### Your assignment:
From the records below, copy out exactly the lines from the one containing "The pirámide [marrón]" to the one containing "The tenedor [blanco]", both included. Add nothing else.

--- Records shown Enclosed Below ---

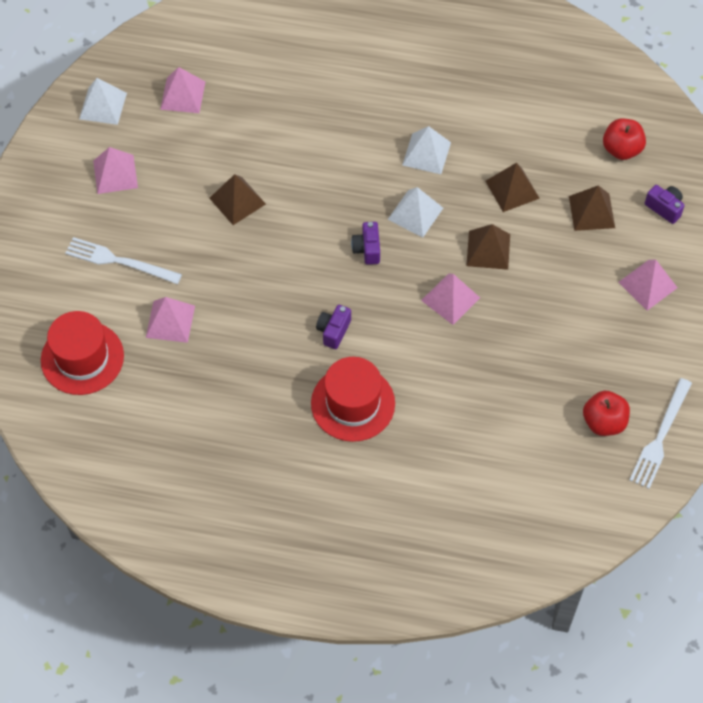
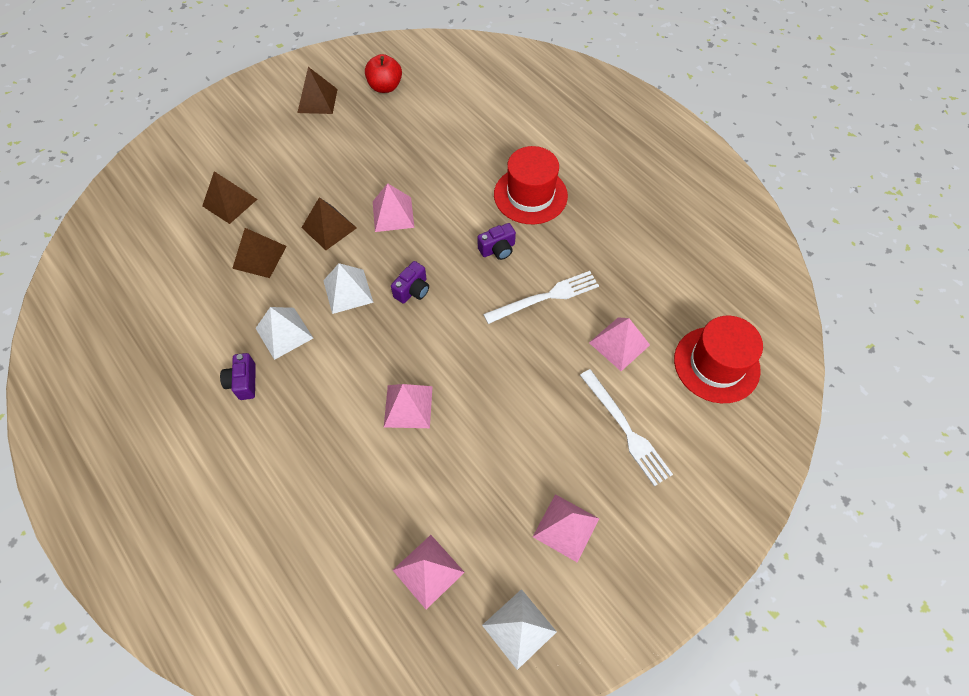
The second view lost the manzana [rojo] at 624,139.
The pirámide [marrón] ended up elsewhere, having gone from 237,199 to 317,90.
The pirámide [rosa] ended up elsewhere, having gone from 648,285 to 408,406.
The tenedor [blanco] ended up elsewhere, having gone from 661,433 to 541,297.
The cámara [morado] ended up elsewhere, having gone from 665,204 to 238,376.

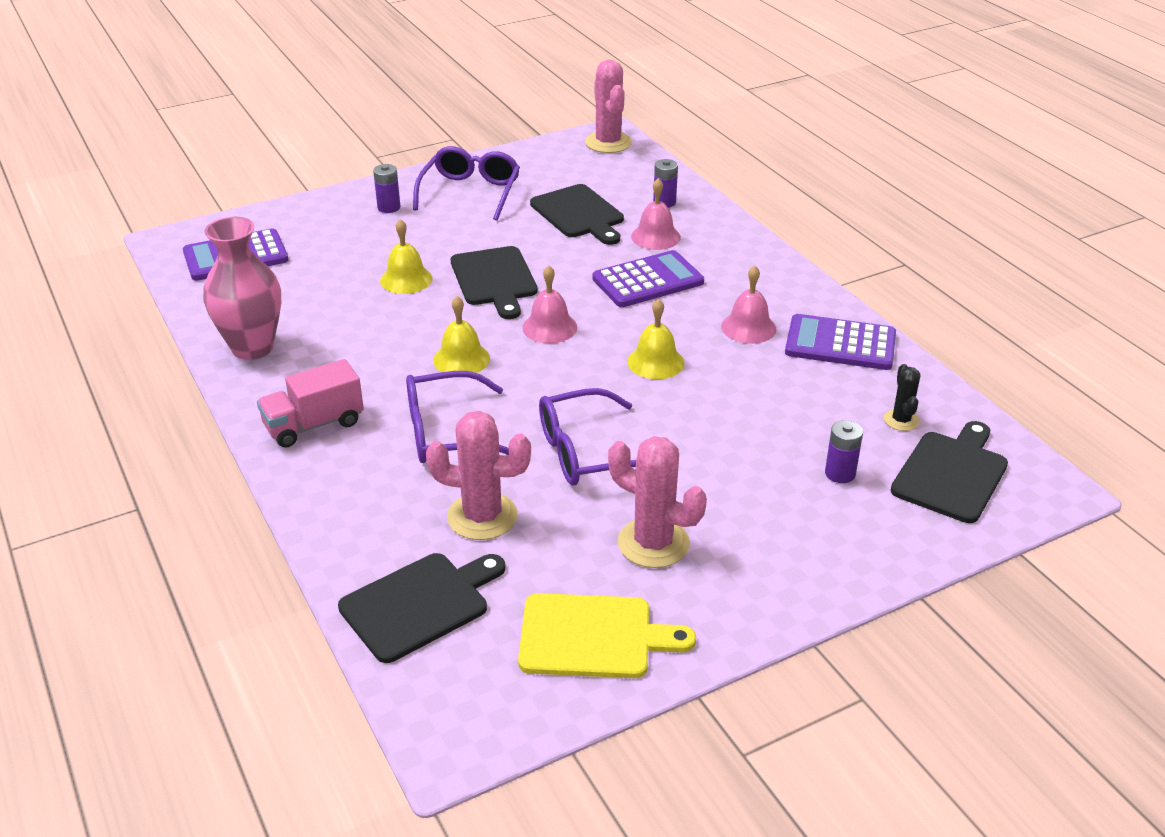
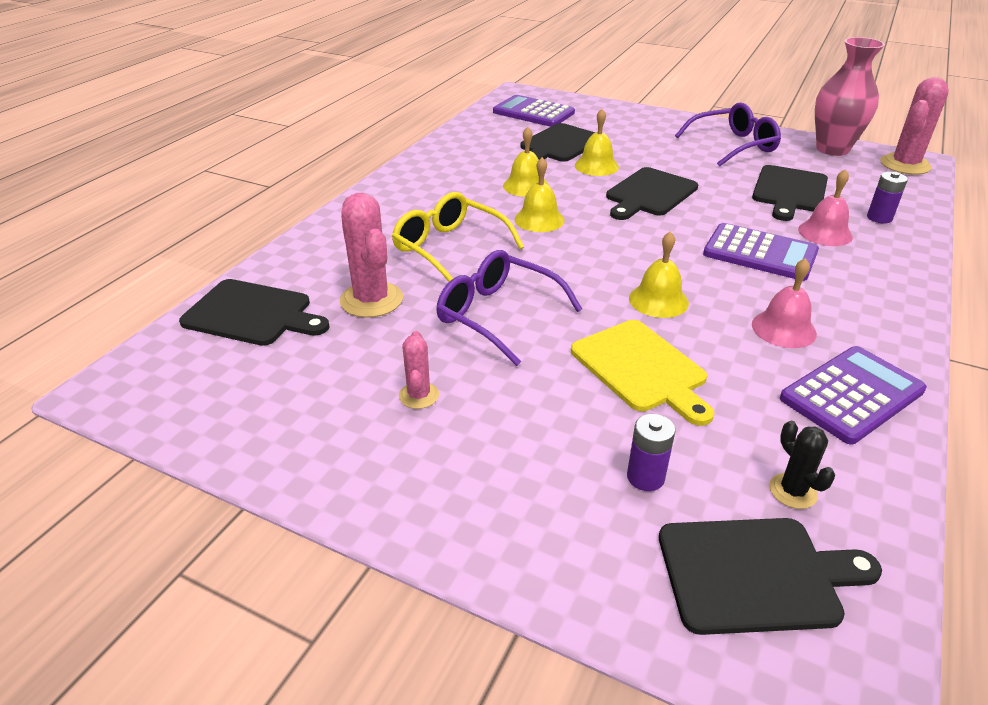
The second view lost the camión [rosa] at 310,403.
The second view lost the pila [morado] at 387,188.
The second view lost the campana [rosa] at 549,304.
The second view gained the campana [amarillo] at 526,162.
The second view gained the tabla de cortar [negro] at 557,142.
The florero [rosa] ended up elsewhere, having gone from 242,288 to 850,96.
The tabla de cortar [amarillo] ended up elsewhere, having gone from 607,635 to 642,373.
What was the gafas [morado] at 457,417 turned into the gafas [amarillo] at 458,237.
The calculadora [morado] at 840,342 ended up facing another way, 75 degrees clockwise from before.
The cactus [negro] at 902,397 ended up facing another way, 75 degrees counterclockwise from before.
The size of the cactus [rosa] at 657,502 changed by a factor of 0.54.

--- End of Enclosed Records shown ---

### Result of this exercise:
The pirámide [marrón] ended up elsewhere, having gone from 237,199 to 317,90.
The pirámide [rosa] ended up elsewhere, having gone from 648,285 to 408,406.
The tenedor [blanco] ended up elsewhere, having gone from 661,433 to 541,297.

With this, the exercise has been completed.